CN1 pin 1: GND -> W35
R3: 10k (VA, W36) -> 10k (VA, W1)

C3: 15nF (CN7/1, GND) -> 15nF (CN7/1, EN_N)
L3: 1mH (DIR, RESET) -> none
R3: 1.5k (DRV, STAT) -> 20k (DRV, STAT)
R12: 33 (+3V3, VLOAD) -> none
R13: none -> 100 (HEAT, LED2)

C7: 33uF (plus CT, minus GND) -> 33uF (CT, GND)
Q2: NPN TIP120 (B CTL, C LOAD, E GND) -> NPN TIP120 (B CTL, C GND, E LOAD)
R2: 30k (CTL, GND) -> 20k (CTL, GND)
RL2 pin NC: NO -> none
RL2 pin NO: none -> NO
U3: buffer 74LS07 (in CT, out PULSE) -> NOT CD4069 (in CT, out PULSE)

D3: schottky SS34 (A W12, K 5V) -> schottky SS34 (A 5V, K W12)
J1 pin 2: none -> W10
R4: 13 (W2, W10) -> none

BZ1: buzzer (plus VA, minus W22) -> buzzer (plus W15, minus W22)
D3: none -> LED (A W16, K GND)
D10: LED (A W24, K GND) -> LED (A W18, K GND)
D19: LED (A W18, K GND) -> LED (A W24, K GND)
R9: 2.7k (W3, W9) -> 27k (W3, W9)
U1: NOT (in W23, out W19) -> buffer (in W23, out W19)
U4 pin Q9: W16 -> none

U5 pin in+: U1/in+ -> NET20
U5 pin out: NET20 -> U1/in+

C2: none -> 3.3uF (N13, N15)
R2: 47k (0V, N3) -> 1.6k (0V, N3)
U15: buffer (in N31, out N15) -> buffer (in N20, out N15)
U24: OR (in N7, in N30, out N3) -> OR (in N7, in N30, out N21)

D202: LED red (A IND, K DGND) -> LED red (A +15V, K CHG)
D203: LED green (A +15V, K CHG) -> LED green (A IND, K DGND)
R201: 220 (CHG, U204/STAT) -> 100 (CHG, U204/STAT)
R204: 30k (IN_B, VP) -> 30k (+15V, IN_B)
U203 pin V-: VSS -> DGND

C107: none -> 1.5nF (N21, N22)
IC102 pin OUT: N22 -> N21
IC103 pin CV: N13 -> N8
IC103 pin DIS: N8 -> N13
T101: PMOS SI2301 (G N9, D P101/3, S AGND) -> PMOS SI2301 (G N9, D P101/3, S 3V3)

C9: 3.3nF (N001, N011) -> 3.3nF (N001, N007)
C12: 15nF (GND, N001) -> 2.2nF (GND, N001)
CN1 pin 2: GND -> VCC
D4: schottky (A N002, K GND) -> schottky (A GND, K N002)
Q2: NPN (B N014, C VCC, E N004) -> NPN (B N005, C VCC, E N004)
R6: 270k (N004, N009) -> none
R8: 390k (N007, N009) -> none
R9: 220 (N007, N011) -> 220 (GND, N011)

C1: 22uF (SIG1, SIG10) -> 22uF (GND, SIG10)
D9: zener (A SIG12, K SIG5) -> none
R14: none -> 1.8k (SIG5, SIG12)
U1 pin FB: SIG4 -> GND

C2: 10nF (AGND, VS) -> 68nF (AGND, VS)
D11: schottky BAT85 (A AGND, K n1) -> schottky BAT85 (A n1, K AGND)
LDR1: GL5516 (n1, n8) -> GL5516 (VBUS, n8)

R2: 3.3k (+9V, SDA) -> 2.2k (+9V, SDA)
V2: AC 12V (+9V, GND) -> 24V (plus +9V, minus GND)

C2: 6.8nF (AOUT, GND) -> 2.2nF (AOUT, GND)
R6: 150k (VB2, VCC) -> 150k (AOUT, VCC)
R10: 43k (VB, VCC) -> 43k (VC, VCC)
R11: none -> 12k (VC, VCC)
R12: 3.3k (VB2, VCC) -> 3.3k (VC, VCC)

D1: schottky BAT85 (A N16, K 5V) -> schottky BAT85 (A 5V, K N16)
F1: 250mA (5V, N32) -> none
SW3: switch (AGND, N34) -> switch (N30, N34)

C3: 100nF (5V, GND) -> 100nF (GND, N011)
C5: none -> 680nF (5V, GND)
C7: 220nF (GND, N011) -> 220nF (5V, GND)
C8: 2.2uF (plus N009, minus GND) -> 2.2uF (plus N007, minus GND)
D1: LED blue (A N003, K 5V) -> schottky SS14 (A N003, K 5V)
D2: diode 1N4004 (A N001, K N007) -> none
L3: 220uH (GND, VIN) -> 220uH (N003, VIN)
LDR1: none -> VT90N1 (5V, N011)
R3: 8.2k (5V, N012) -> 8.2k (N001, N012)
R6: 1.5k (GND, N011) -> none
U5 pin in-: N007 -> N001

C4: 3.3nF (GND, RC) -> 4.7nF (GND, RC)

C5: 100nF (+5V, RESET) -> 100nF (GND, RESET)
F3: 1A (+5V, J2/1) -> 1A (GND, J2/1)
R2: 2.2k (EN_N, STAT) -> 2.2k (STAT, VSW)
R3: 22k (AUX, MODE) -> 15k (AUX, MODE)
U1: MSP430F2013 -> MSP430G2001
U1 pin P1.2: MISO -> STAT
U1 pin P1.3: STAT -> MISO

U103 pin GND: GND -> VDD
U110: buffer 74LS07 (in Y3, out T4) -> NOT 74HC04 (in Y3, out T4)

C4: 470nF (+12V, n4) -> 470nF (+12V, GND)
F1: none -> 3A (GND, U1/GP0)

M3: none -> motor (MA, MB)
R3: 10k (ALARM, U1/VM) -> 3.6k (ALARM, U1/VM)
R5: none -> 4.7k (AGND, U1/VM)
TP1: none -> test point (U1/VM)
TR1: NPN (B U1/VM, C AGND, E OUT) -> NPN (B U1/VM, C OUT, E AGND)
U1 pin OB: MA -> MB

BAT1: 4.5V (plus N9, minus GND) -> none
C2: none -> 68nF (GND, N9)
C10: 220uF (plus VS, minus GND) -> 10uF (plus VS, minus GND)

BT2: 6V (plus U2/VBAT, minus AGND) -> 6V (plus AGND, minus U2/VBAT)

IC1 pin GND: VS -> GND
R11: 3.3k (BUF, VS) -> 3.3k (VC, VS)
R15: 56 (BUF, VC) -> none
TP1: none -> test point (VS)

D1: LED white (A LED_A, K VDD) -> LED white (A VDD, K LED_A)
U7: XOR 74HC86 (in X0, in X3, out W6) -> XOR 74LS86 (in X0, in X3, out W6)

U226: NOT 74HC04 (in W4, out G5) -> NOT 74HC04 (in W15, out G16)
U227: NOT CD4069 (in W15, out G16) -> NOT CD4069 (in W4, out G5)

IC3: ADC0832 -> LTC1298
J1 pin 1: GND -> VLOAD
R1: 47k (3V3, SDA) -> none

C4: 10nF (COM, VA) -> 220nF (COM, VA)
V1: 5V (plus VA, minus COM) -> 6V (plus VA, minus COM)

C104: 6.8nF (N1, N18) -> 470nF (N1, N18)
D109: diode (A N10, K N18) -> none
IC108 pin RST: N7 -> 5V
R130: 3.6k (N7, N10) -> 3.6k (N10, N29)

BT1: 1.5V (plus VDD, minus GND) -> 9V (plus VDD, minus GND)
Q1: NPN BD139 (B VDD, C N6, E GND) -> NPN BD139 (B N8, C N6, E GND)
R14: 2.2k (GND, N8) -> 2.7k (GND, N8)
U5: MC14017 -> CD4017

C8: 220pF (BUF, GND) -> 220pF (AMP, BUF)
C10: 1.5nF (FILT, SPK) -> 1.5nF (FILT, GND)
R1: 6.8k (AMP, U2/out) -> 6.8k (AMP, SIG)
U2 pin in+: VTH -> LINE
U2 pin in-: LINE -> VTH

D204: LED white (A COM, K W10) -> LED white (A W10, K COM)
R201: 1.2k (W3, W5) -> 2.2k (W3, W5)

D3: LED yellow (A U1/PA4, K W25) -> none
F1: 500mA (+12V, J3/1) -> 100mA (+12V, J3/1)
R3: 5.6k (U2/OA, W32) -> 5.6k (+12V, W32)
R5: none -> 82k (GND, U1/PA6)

> _ABOUT THIS TASK_
Search the records for the word "MISO", then list every line that has it.

> _ANSWER FOR THIS EXERCISE_
U1 pin P1.2: MISO -> STAT
U1 pin P1.3: STAT -> MISO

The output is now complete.